* What the task asks:
Everything from the line containing "camera: 35 degrees right, 15 degrees up" through the line containing "(422, 389) = (343, 254): white" in the listing below should be copied exactly, and nothing more.

——————

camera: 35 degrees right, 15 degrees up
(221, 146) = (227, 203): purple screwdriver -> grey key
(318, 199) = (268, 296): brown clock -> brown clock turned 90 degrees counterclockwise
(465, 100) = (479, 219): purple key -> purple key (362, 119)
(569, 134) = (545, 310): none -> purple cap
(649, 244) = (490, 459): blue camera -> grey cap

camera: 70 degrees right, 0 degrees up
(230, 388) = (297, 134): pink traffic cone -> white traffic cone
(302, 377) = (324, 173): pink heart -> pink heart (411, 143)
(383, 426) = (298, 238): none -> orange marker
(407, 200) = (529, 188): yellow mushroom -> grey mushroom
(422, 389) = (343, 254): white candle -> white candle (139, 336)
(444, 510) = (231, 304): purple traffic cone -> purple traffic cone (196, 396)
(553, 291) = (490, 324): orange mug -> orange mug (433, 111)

——————

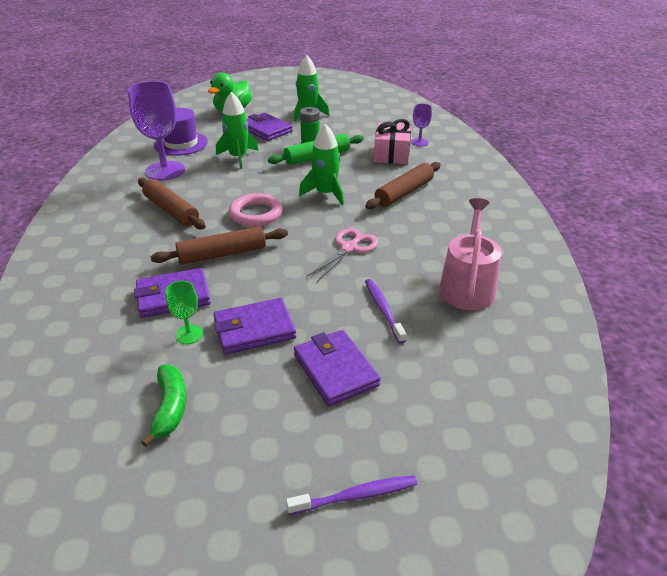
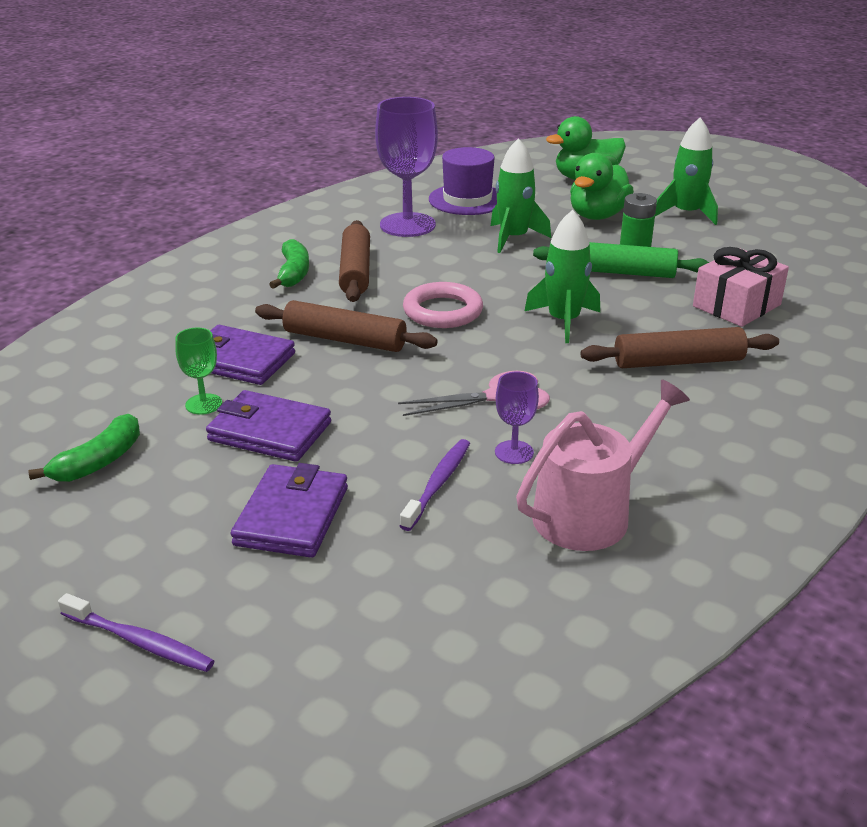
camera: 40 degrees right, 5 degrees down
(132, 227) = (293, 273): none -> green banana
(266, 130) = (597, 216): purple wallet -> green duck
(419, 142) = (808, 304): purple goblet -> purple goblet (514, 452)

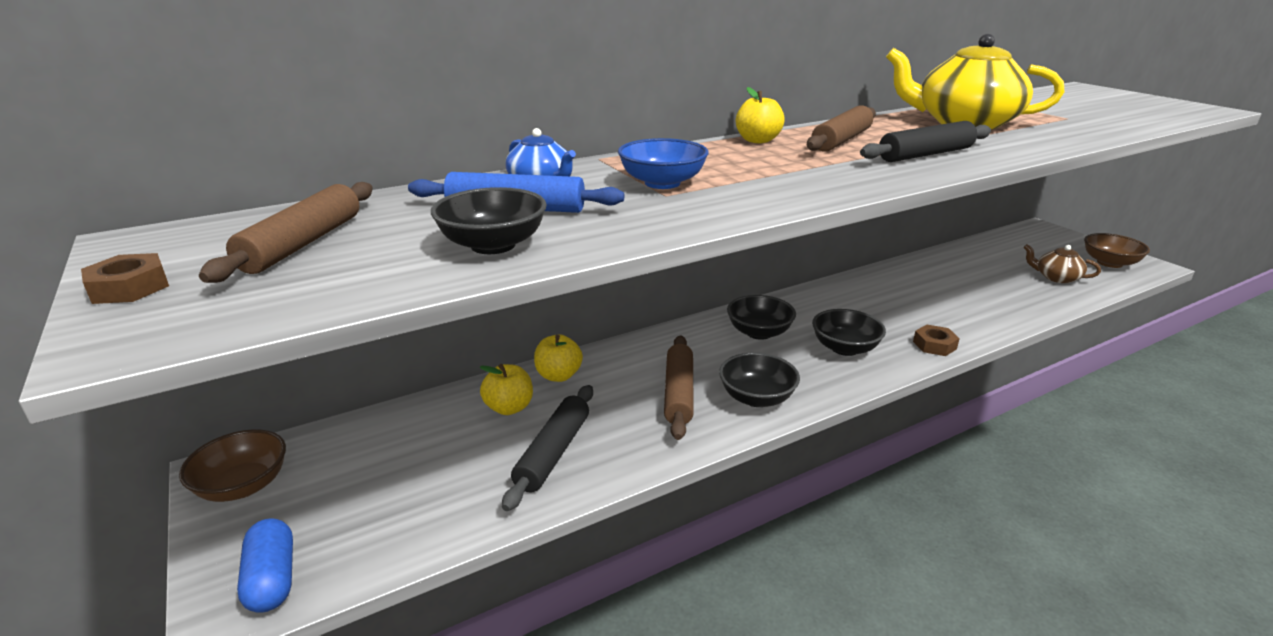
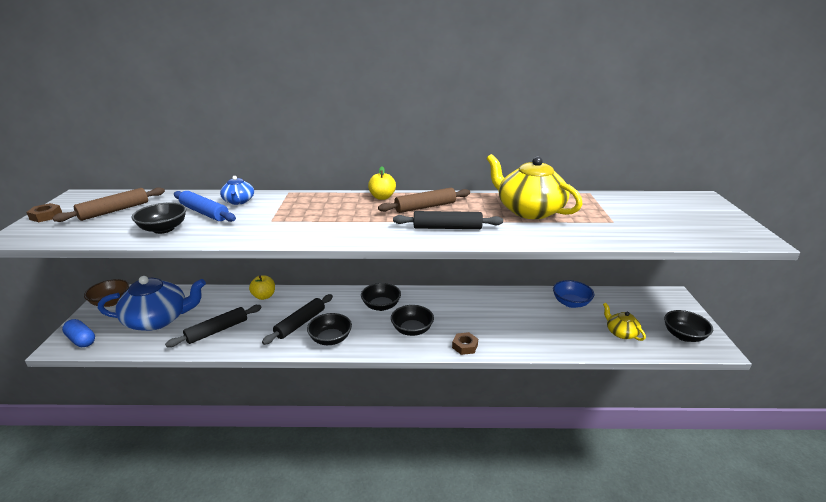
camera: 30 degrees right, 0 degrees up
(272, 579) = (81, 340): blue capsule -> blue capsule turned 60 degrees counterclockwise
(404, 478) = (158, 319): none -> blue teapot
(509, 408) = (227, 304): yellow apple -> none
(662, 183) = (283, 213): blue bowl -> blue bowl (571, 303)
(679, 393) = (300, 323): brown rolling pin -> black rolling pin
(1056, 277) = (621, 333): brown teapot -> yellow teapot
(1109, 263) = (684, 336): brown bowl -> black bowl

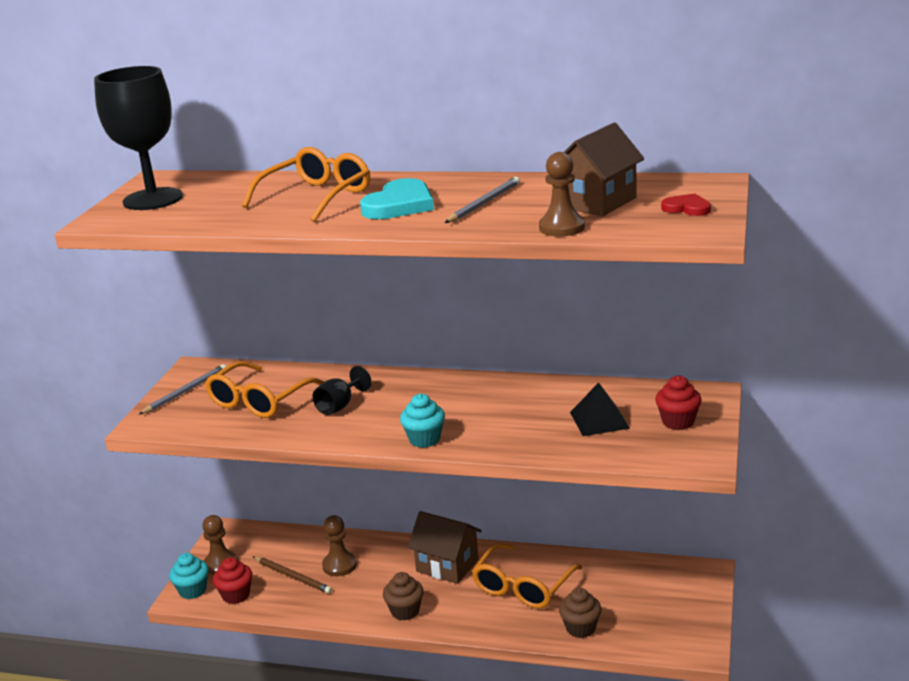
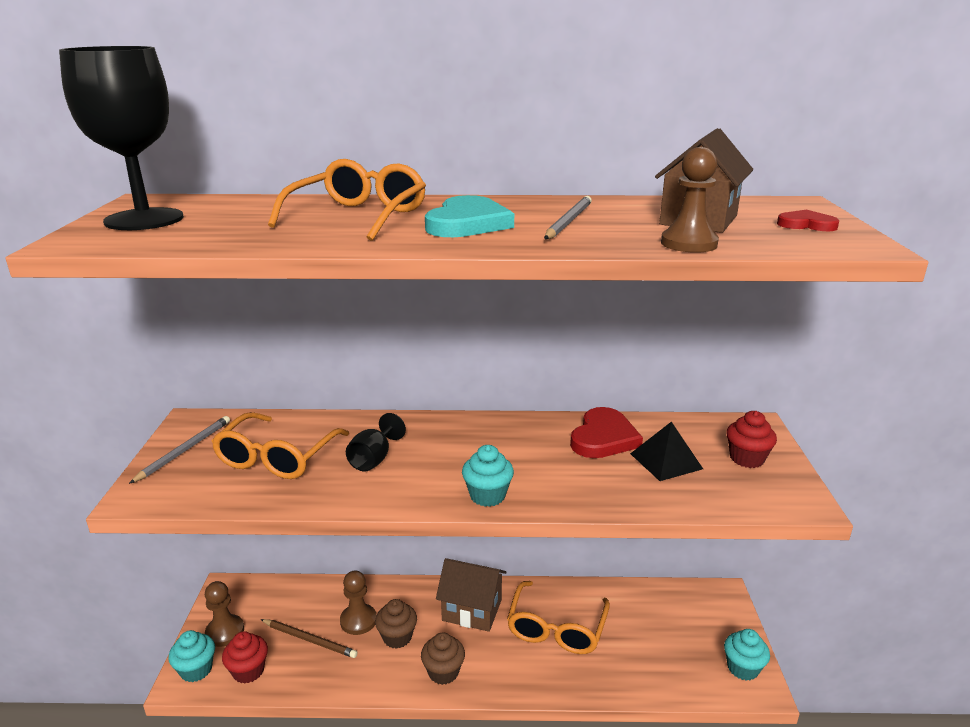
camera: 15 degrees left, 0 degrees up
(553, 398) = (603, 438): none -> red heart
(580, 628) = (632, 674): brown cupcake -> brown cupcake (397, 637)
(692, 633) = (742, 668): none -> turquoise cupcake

——————

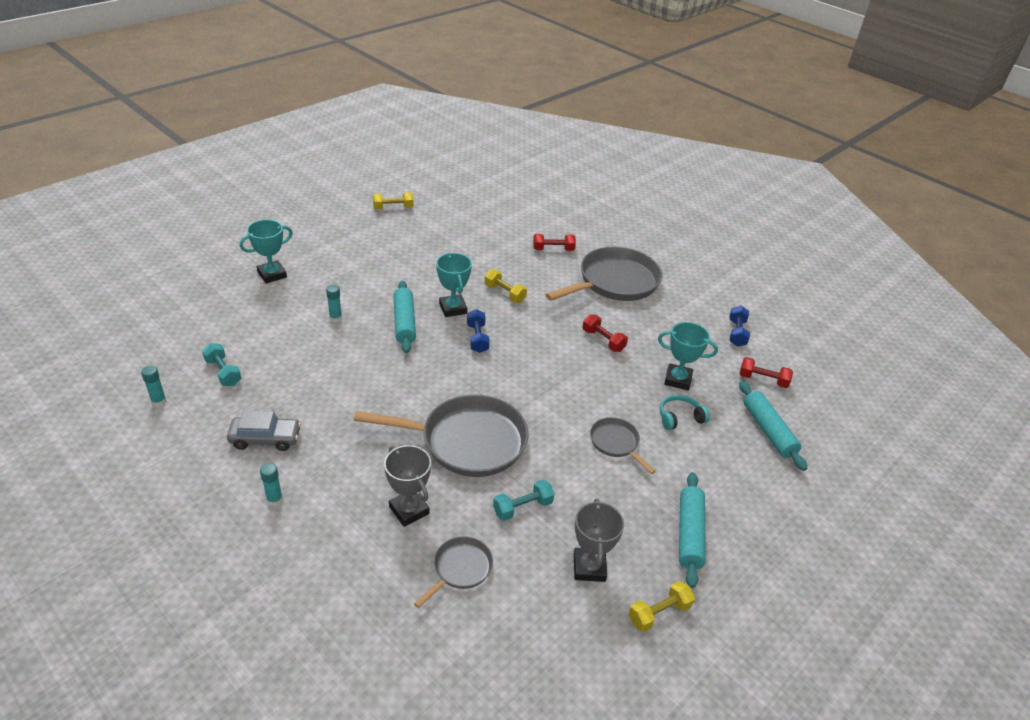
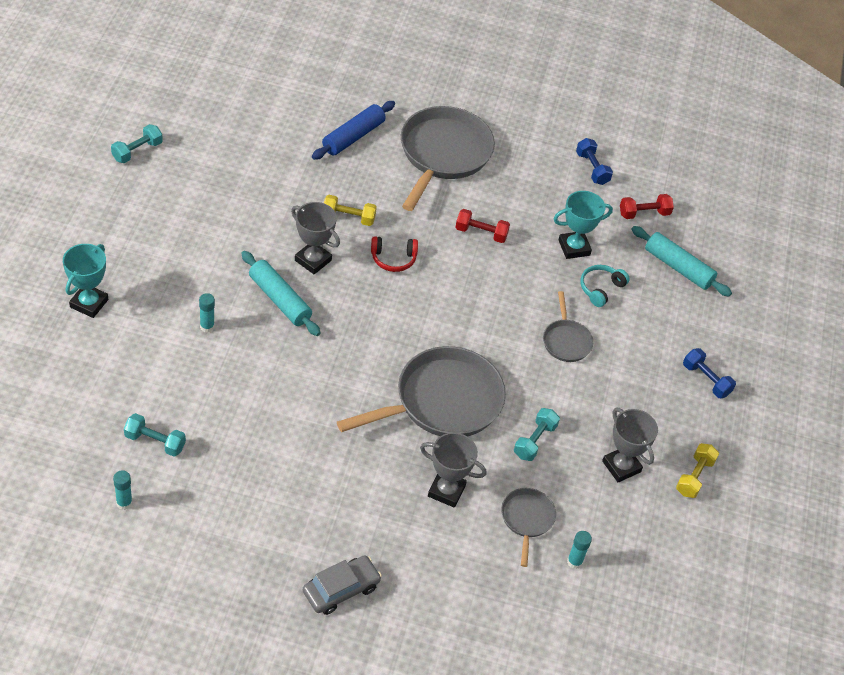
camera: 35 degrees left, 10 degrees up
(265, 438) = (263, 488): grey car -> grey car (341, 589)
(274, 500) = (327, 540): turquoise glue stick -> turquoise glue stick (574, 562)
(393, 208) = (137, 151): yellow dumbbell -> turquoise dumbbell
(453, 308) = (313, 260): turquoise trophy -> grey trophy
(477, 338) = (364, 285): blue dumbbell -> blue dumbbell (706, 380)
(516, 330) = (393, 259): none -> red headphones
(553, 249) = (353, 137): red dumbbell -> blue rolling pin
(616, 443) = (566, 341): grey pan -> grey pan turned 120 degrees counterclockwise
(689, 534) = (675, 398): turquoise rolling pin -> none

——————

* Solution:
camera: 35 degrees right, 15 degrees up
(221, 146) = (227, 203): purple screwdriver -> grey key
(318, 199) = (268, 296): brown clock -> brown clock turned 90 degrees counterclockwise
(465, 100) = (479, 219): purple key -> purple key (362, 119)
(569, 134) = (545, 310): none -> purple cap
(649, 244) = (490, 459): blue camera -> grey cap

camera: 70 degrees right, 0 degrees up
(230, 388) = (297, 134): pink traffic cone -> white traffic cone
(302, 377) = (324, 173): pink heart -> pink heart (411, 143)
(383, 426) = (298, 238): none -> orange marker
(407, 200) = (529, 188): yellow mushroom -> grey mushroom
(422, 389) = (343, 254): white candle -> white candle (139, 336)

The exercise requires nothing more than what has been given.